═════ Materials provided ═════
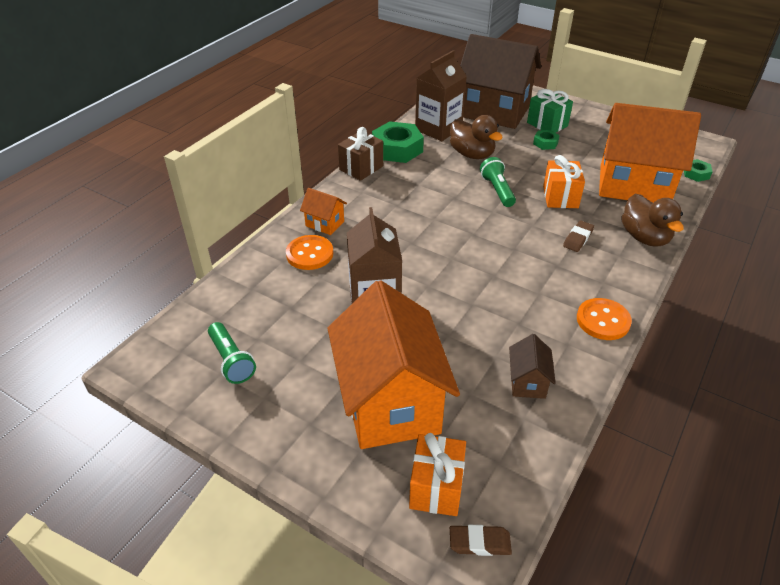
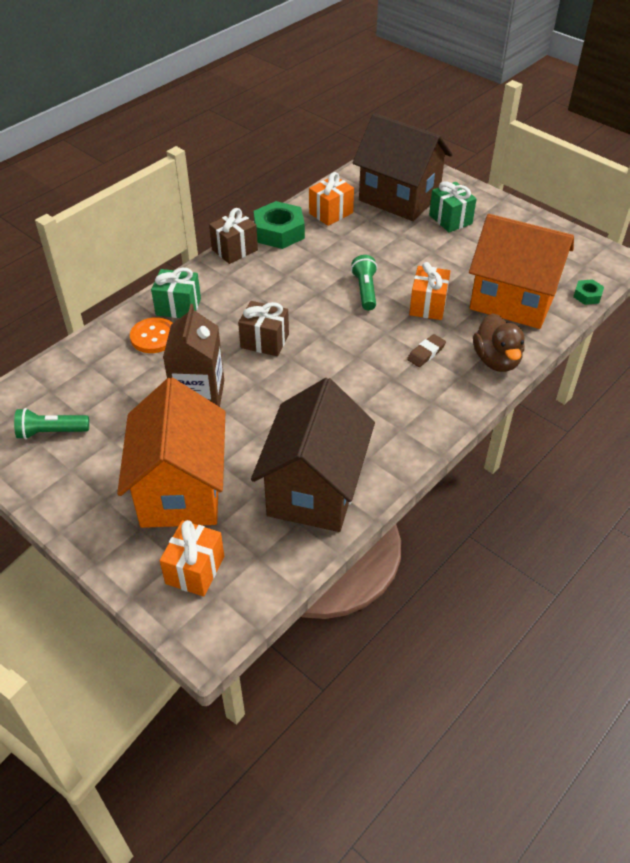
camera: 10 degrees right, 5 degrees up
(231, 361) = (51, 432): green flashlight -> green flashlight turned 105 degrees clockwise
(325, 224) = (178, 307): orange house -> green gift
(421, 245) = (264, 341): none -> brown gift
(438, 129) = (331, 213): brown carton -> orange gift
(472, 154) = (355, 246): brown duck -> none
(479, 542) = (215, 621): brown eraser -> none
(527, 382) = (314, 489): brown house -> brown house, size x2.39
(545, 143) = (439, 242): green nut -> none
(603, 320) = (413, 440): orange button -> none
═════
● Task item: Every entry above needs to be duplicated exactly, without its images.

● Answer area:
camera: 10 degrees right, 5 degrees up
(231, 361) = (51, 432): green flashlight -> green flashlight turned 105 degrees clockwise
(325, 224) = (178, 307): orange house -> green gift
(421, 245) = (264, 341): none -> brown gift
(438, 129) = (331, 213): brown carton -> orange gift
(472, 154) = (355, 246): brown duck -> none
(479, 542) = (215, 621): brown eraser -> none
(527, 382) = (314, 489): brown house -> brown house, size x2.39
(545, 143) = (439, 242): green nut -> none
(603, 320) = (413, 440): orange button -> none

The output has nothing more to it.